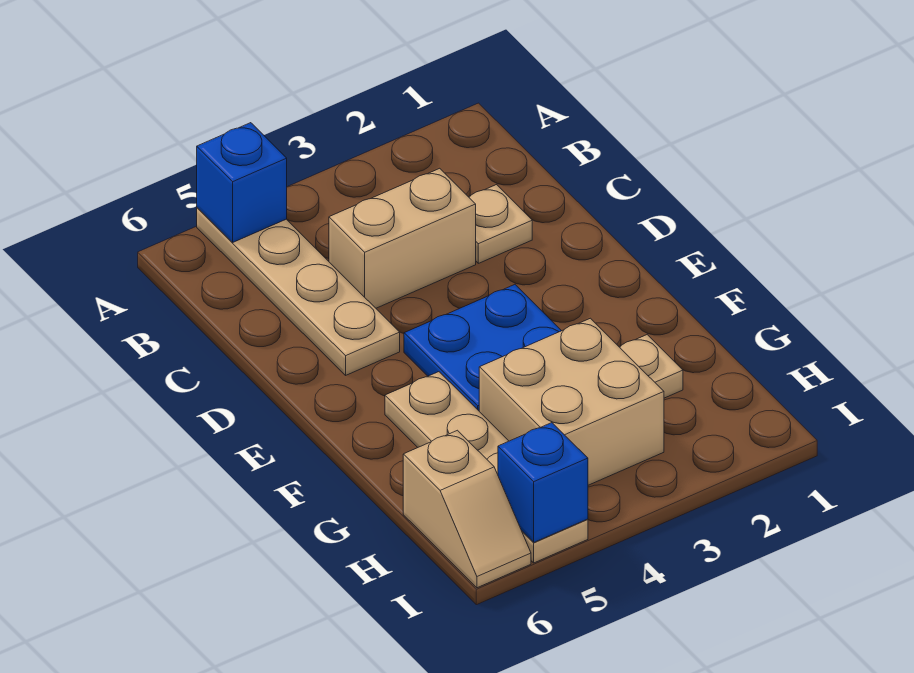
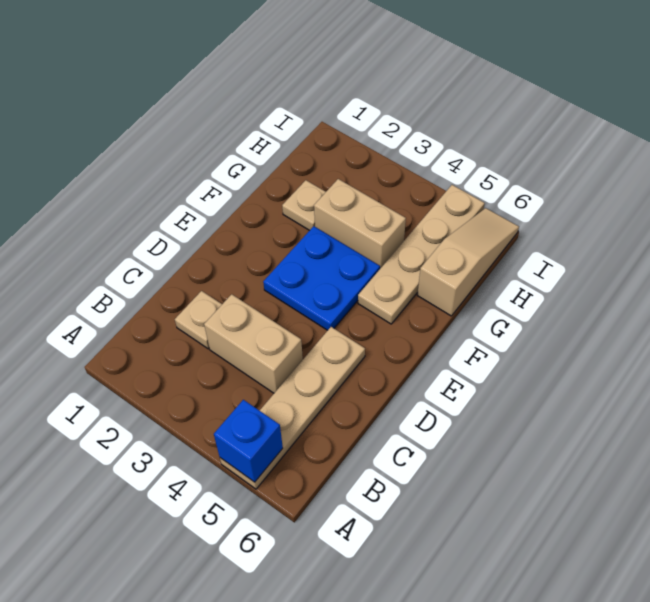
tan brick G3:H4 level 1 -> tan brick G3:G4 level 1
tan slope H6:I6 level 1 top H -> tan slope G6:I6 level 1 top G
blue brick I5 level 2 -> none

==================================================

◆ Try it ◆
Scan the material above for the string "brick" and return the lines that hold it.

◆ Problem solution ◆
tan brick G3:H4 level 1 -> tan brick G3:G4 level 1
blue brick I5 level 2 -> none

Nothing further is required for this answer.